About this exercise: Go to the line below that contains "blue triangle: (504, 387)". From there to the end of the records, reproduce each line exactly, except the pictures.

*** Available data ***

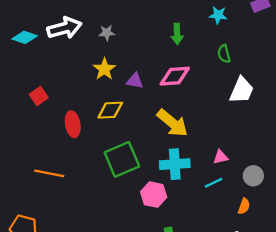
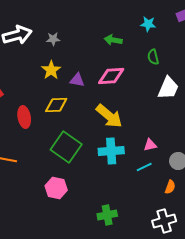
green arrow: (177, 34) -> (113, 40), turned 102
green square: (122, 159) -> (66, 147), turned -32
pink hexagon: (154, 195) -> (56, 188), moved

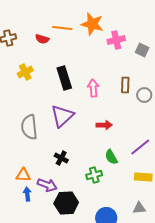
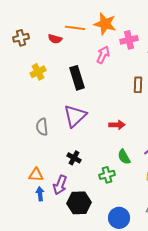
pink arrow: (93, 88) -> (103, 55), moved, turned 30
gray semicircle: (29, 127) -> (42, 127), size x0.7
purple arrow: (47, 185) -> (60, 185), turned 90

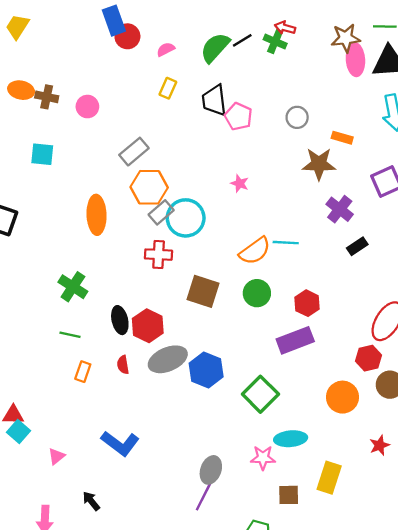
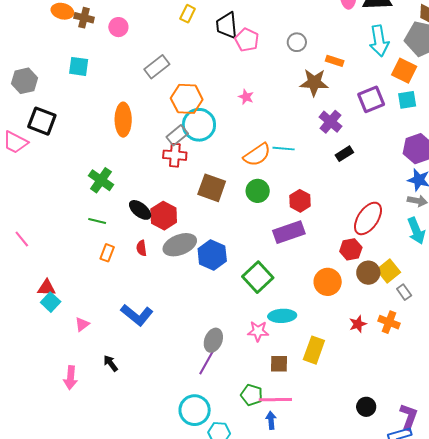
orange hexagon: (149, 187) -> (187, 99), moved
gray rectangle: (161, 212) -> (177, 135), moved
black ellipse: (120, 320) -> (140, 210), turned -40

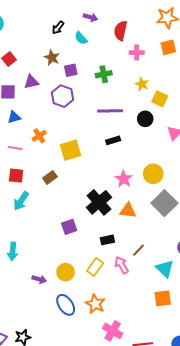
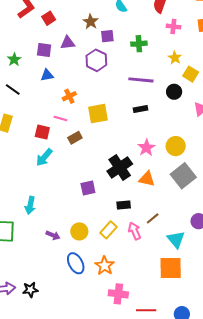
pink line: (15, 148) -> (60, 119), moved
orange square: (163, 298) -> (171, 268), size x1.4
pink cross: (113, 331) -> (118, 294), turned -30

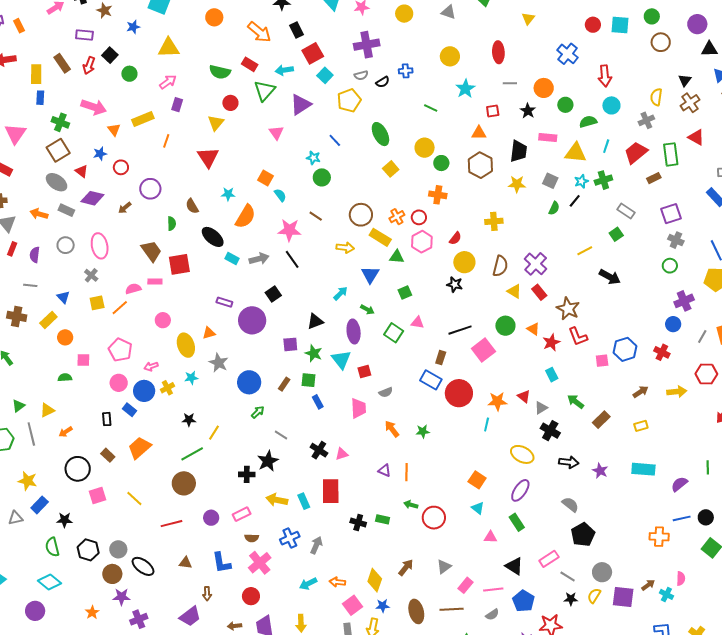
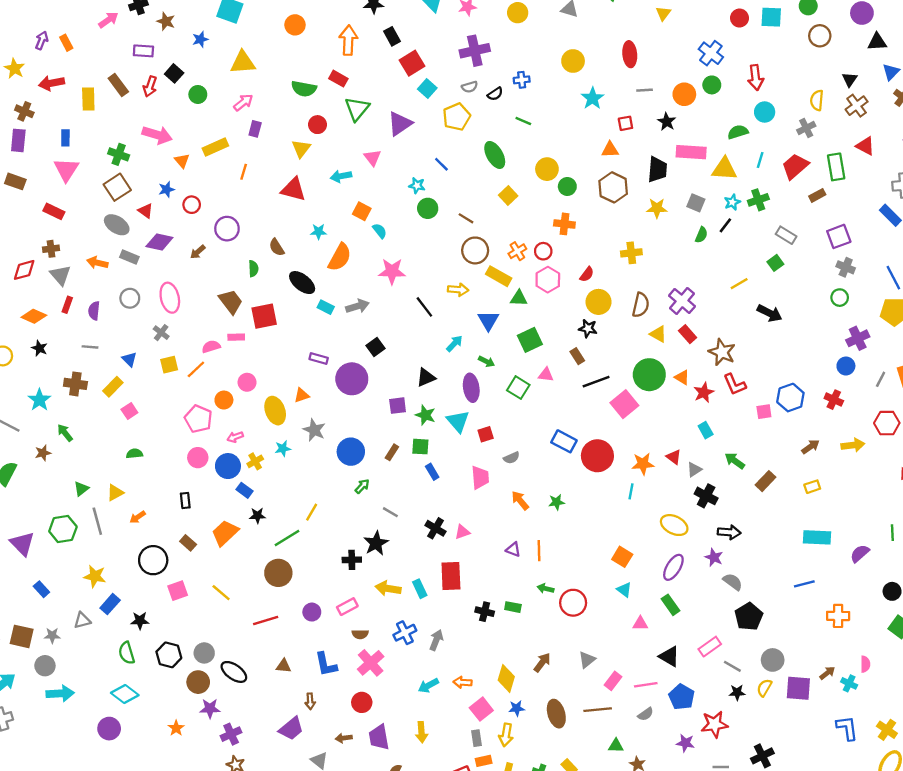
orange arrow: (259, 32) -> (348, 40), turned -125
cyan arrow: (284, 70) -> (341, 176), moved
blue rectangle: (40, 98) -> (65, 138), moved
green circle: (565, 105) -> (712, 85), moved
green line: (431, 108) -> (523, 121), moved
pink rectangle: (548, 137) -> (691, 152), size x1.4
red triangle: (208, 157) -> (293, 189), turned -40
brown line: (316, 216) -> (466, 218), moved
black line: (292, 259) -> (424, 307), moved
green square: (405, 293) -> (530, 340), size x1.5
green circle: (505, 326) -> (649, 375), size x1.4
orange circle: (65, 337) -> (224, 400), moved
brown rectangle: (441, 358) -> (577, 356), moved, turned -48
pink square: (83, 360) -> (129, 411), moved, turned -32
blue rectangle: (130, 410) -> (244, 490), moved
black star: (189, 420) -> (257, 516), moved
purple star: (600, 471) -> (714, 557), moved
blue line: (682, 518) -> (804, 584), moved

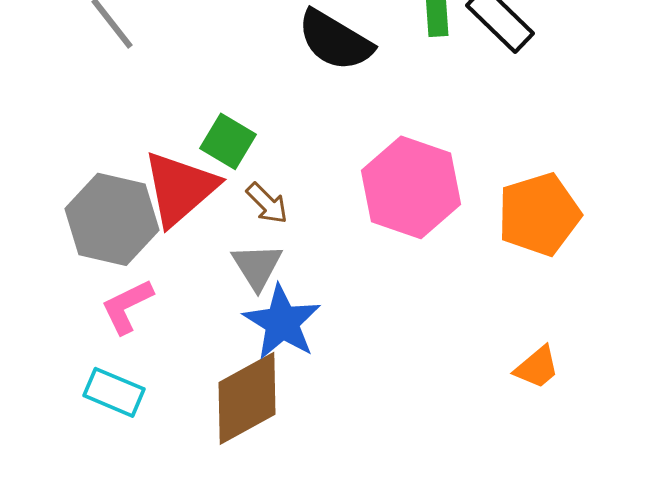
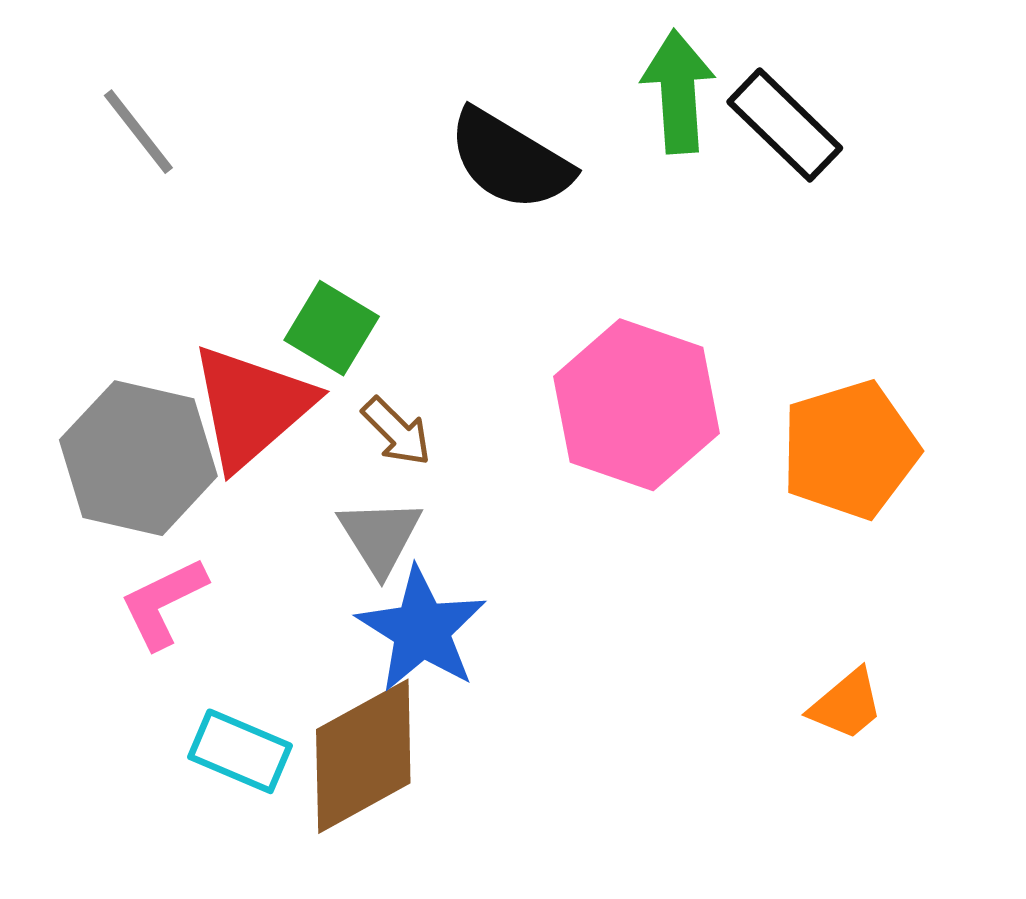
cyan rectangle: (114, 392) -> (240, 751), moved

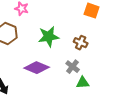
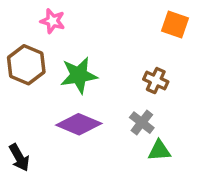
green star: (49, 37) -> (79, 75), moved

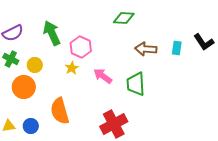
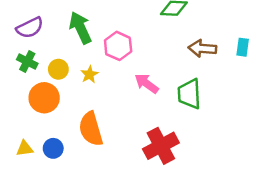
yellow star: (72, 68) -> (90, 74), moved

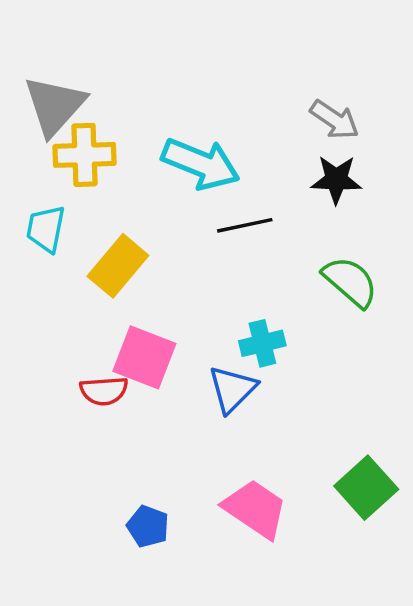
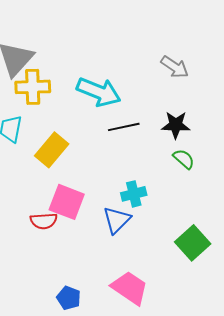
black star: (336, 180) -> (176, 125), moved
green semicircle: (350, 282) -> (184, 159), size x0.7
green square: (366, 488) -> (193, 243), moved

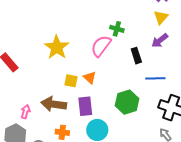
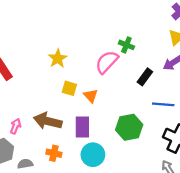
yellow star: (57, 47) -> (58, 59), size x0.7
black rectangle: (136, 56) -> (145, 77), turned 49
yellow square: (71, 81) -> (69, 88), moved

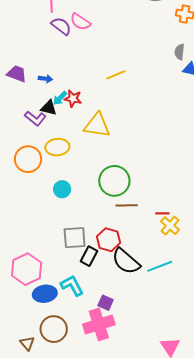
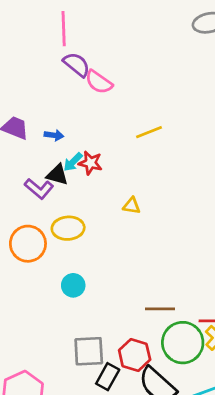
pink semicircle: (80, 22) -> (99, 82), moved
yellow triangle: (97, 125) -> (132, 206), moved, size x0.5
green circle: (114, 181) -> (183, 343), moved

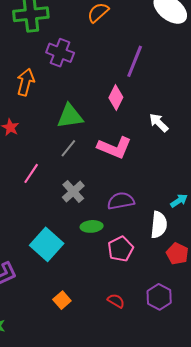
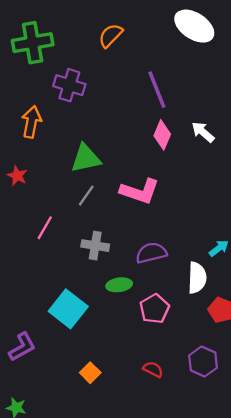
purple line: (135, 61) -> (157, 90), turned -40
pink diamond: (116, 97) -> (162, 135), moved
white arrow: (159, 123) -> (203, 132), moved
gray cross: (73, 192) -> (95, 246), turned -35

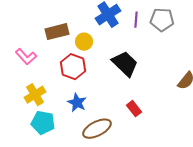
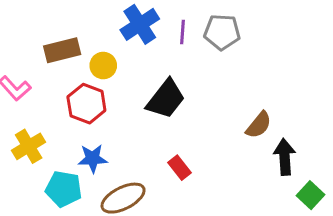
black trapezoid: (125, 64) -> (166, 99), turned 84
blue star: (77, 103) -> (93, 158), turned -30
cyan pentagon: (43, 123) -> (64, 189), moved

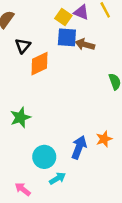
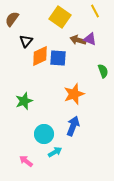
purple triangle: (81, 12) -> (90, 39), moved
yellow square: (63, 17) -> (60, 17), size x1.5
blue square: (67, 37) -> (58, 58), moved
orange star: (104, 139) -> (74, 94), moved, size x1.5

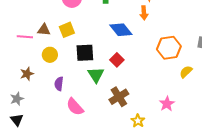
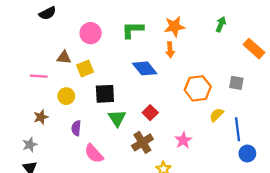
brown triangle: (44, 30) -> (64, 57), moved
red square: (117, 60) -> (150, 113), moved
pink star: (167, 104) -> (183, 140), moved

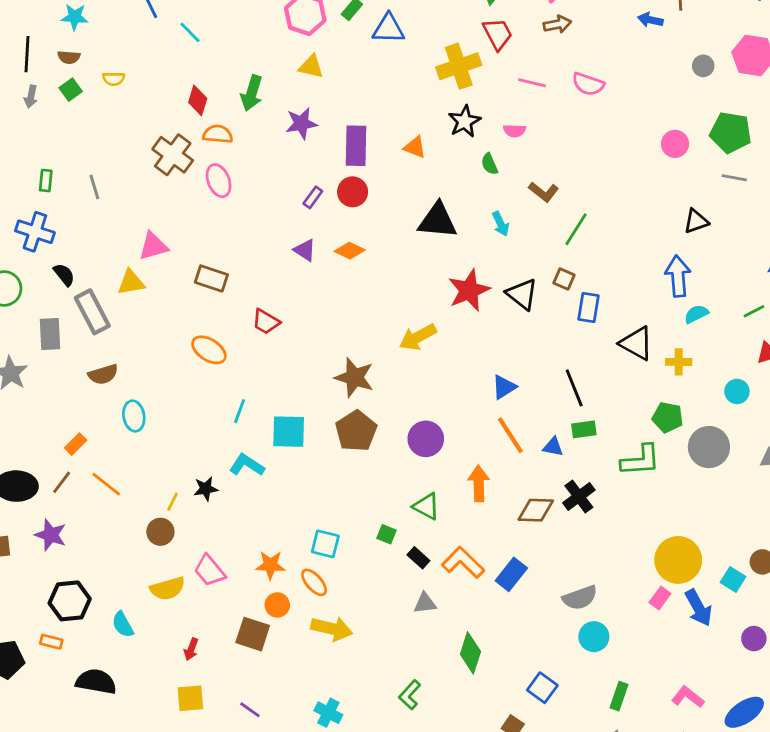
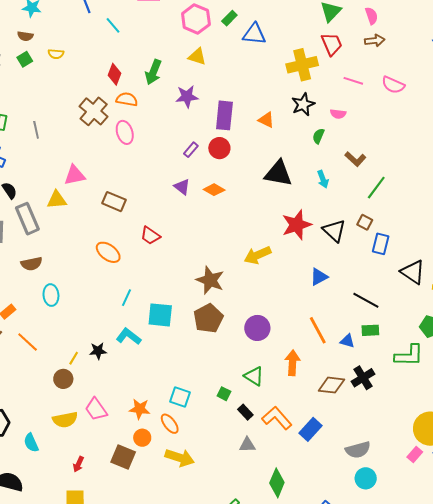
green semicircle: (489, 164) -> (318, 136), turned 42
blue triangle: (504, 387) -> (319, 277), moved
black line: (574, 388) -> (366, 300), turned -44

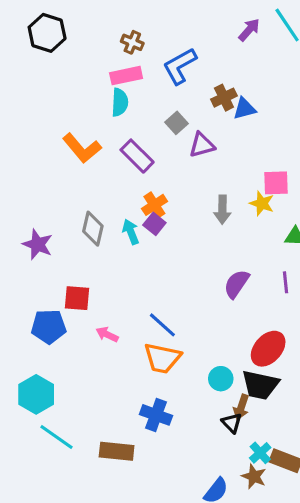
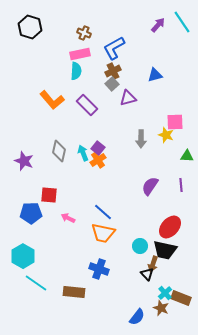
brown cross: (224, 98) -> (113, 71), moved
orange cross: (154, 205) -> (98, 160), moved

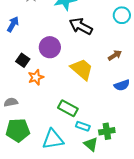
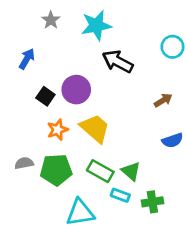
black square: (23, 60) -> (45, 96), moved
yellow trapezoid: (82, 69) -> (95, 128), moved
green pentagon: (18, 130) -> (56, 170), moved
green triangle: (91, 144) -> (131, 171), moved

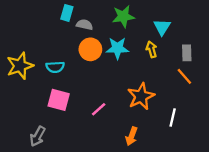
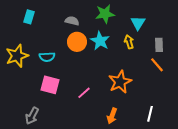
cyan rectangle: (67, 13) -> (29, 17), moved
cyan star: (117, 48) -> (100, 41), turned 30
white line: (173, 118) -> (150, 114), moved

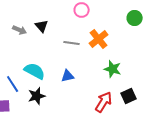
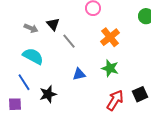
gray line: (72, 43) -> (69, 41), moved, turned 42
green star: (113, 69) -> (110, 68), moved
cyan semicircle: (35, 71) -> (33, 56), moved

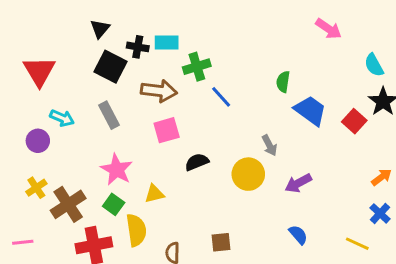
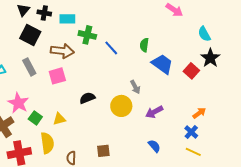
black cross: (138, 47) -> (44, 13), moved
green cross: (197, 67) -> (87, 35), turned 30
blue line: (221, 97) -> (111, 48), moved
pink square: (167, 130) -> (57, 76), moved
pink star: (117, 170) -> (18, 103), moved
orange arrow: (381, 177) -> (199, 113), moved
green square: (114, 204) -> (35, 118), moved
blue cross: (380, 213) -> (191, 132), moved

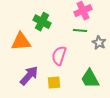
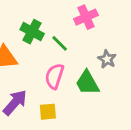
green line: (80, 31) -> (60, 43), moved, turned 40
green trapezoid: (90, 79) -> (87, 83), moved

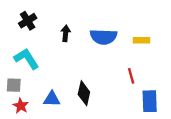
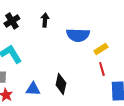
black arrow: (66, 33) -> (45, 20), moved
yellow rectangle: (141, 40) -> (101, 49), moved, turned -32

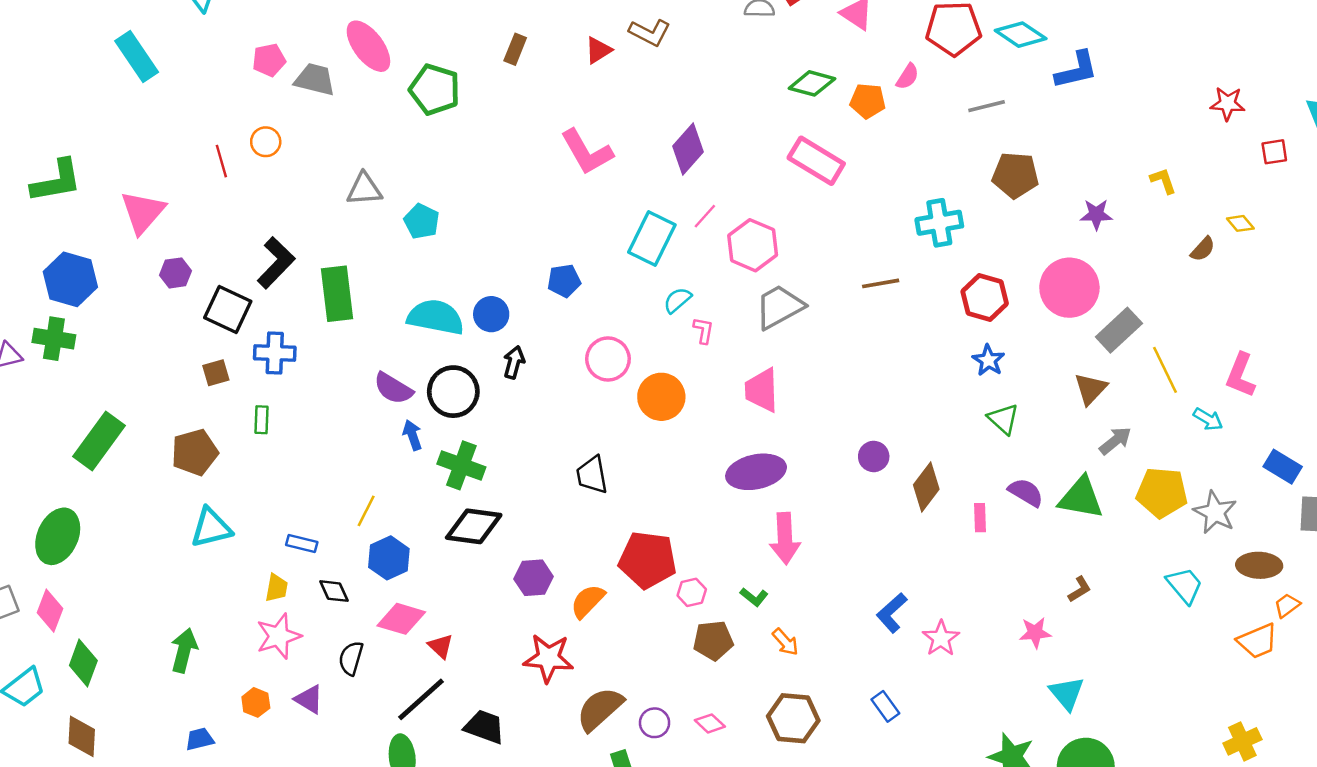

*** End of Available data ***

Response for this exercise:
blue triangle: (504, 387) -> (319, 277), moved
black line: (574, 388) -> (366, 300), turned -44

brown cross: (224, 98) -> (113, 71), moved
orange cross: (154, 205) -> (98, 160), moved

black square: (23, 60) -> (45, 96), moved
yellow trapezoid: (82, 69) -> (95, 128), moved
green pentagon: (18, 130) -> (56, 170), moved
green triangle: (91, 144) -> (131, 171), moved

cyan rectangle: (67, 13) -> (29, 17), moved
cyan star: (117, 48) -> (100, 41), turned 30
white line: (173, 118) -> (150, 114), moved

gray line: (72, 43) -> (69, 41), moved, turned 42
green star: (113, 69) -> (110, 68), moved
cyan semicircle: (35, 71) -> (33, 56), moved

black cross: (138, 47) -> (44, 13), moved
green cross: (197, 67) -> (87, 35), turned 30
blue line: (221, 97) -> (111, 48), moved
pink square: (167, 130) -> (57, 76), moved
pink star: (117, 170) -> (18, 103), moved
orange arrow: (381, 177) -> (199, 113), moved
green square: (114, 204) -> (35, 118), moved
blue cross: (380, 213) -> (191, 132), moved

green line: (80, 31) -> (60, 43), moved, turned 40
green trapezoid: (90, 79) -> (87, 83), moved

black arrow: (66, 33) -> (45, 20), moved
yellow rectangle: (141, 40) -> (101, 49), moved, turned -32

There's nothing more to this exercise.